┌──

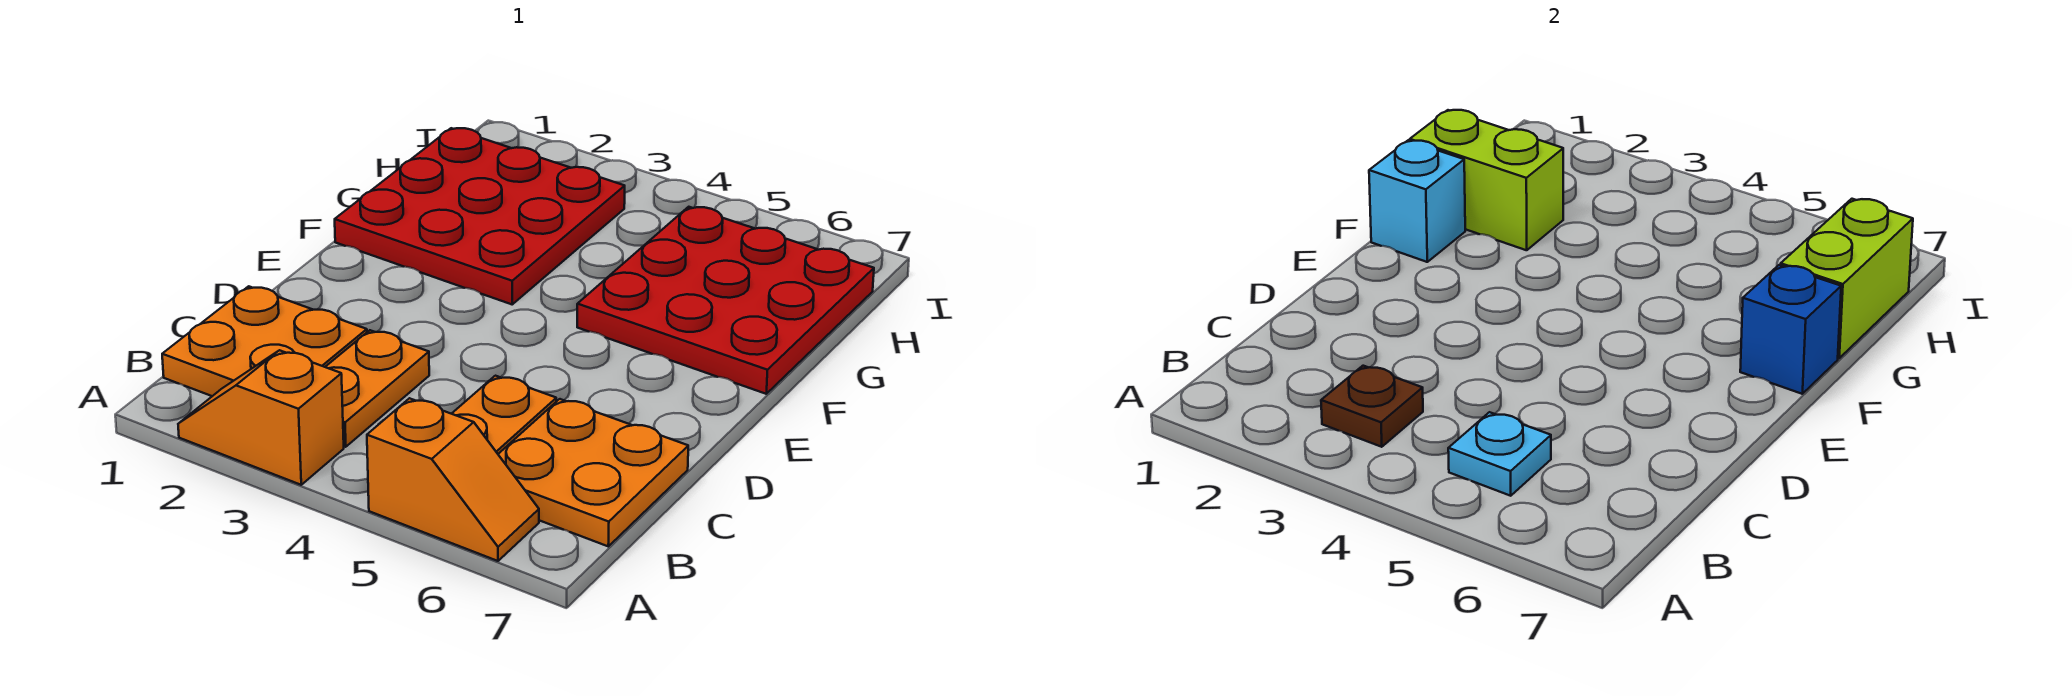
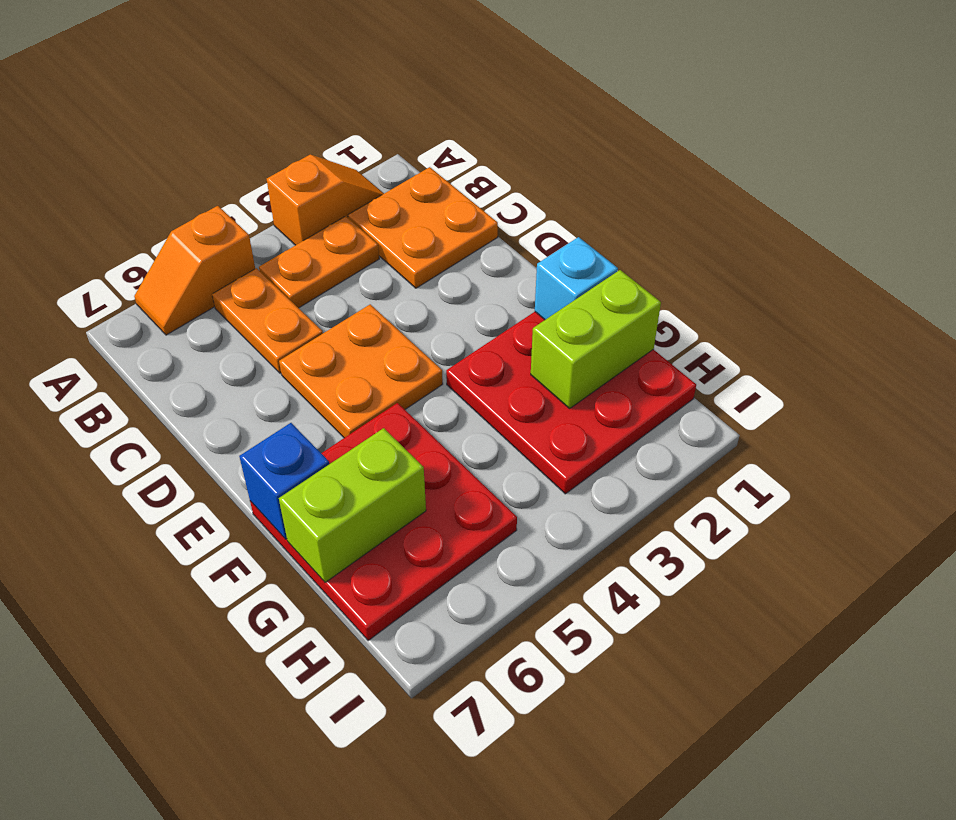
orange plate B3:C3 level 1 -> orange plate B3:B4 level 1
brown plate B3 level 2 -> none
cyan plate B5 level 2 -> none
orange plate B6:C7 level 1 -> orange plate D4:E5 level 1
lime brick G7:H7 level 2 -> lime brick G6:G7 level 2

└──

Required work
None of the lines before the one containing "orange plate B6:C7" belong in the answer; reproduce that line and all later lines of the records exactly.

Solved problem
orange plate B6:C7 level 1 -> orange plate D4:E5 level 1
lime brick G7:H7 level 2 -> lime brick G6:G7 level 2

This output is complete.